■ Problem requirements
From the listing below, set down exactly the lines between the one holding "(267, 425) = (123, 300): white" and the one holding "(867, 167) = (511, 231): pink", inclusive. No other line is wanted.

■ Raw data
------------------------
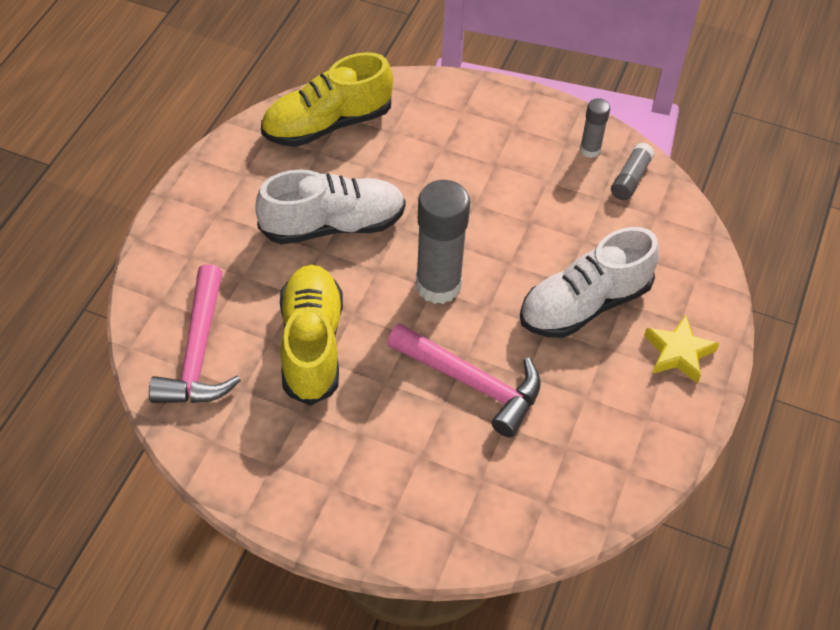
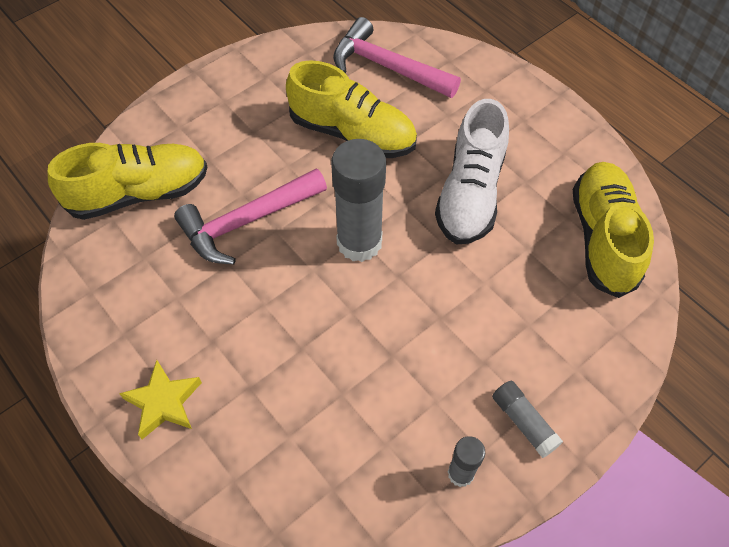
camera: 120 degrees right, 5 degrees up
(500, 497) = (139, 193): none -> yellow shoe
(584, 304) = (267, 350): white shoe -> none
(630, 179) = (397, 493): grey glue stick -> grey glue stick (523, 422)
------------------------
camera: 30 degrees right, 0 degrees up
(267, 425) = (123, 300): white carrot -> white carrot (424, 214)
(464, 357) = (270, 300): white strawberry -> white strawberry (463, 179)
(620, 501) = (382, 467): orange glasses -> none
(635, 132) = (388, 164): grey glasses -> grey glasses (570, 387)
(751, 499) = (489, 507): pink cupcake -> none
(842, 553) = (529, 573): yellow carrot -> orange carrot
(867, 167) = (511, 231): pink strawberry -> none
------------------------
■ The completed task
(267, 425) = (123, 300): white carrot -> white carrot (424, 214)
(464, 357) = (270, 300): white strawberry -> white strawberry (463, 179)
(620, 501) = (382, 467): orange glasses -> none
(635, 132) = (388, 164): grey glasses -> grey glasses (570, 387)
(751, 499) = (489, 507): pink cupcake -> none
(842, 553) = (529, 573): yellow carrot -> orange carrot
(867, 167) = (511, 231): pink strawberry -> none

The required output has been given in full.